[Spatial object tracking data]
● ● ● ● ● ● ●
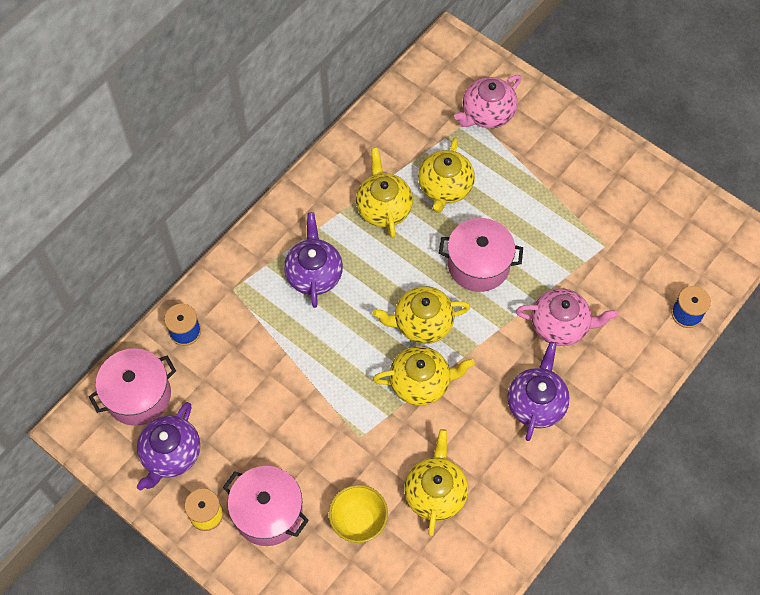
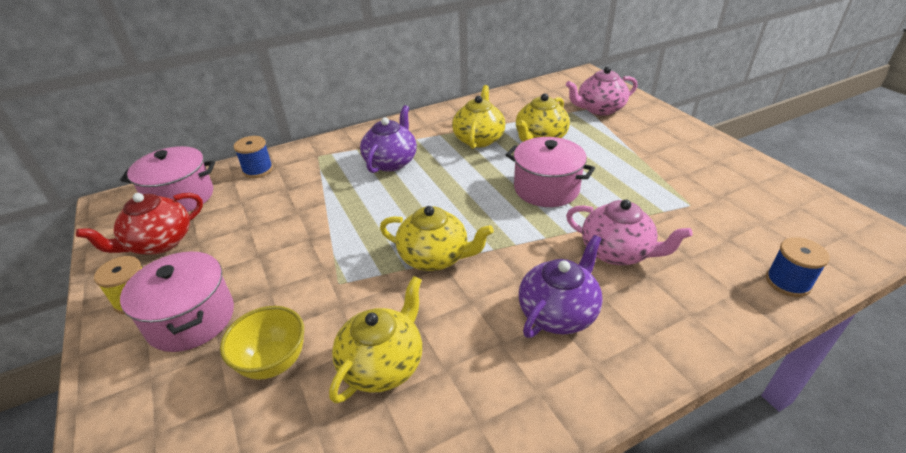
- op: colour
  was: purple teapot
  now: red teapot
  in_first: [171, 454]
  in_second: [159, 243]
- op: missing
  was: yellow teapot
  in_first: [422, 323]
● ● ● ● ● ● ●
**Assignment**
The line containing "now: red teapot" and every line after it, through the end of the records above: output exactly those, and nothing else.

**Exercise response**
  now: red teapot
  in_first: [171, 454]
  in_second: [159, 243]
- op: missing
  was: yellow teapot
  in_first: [422, 323]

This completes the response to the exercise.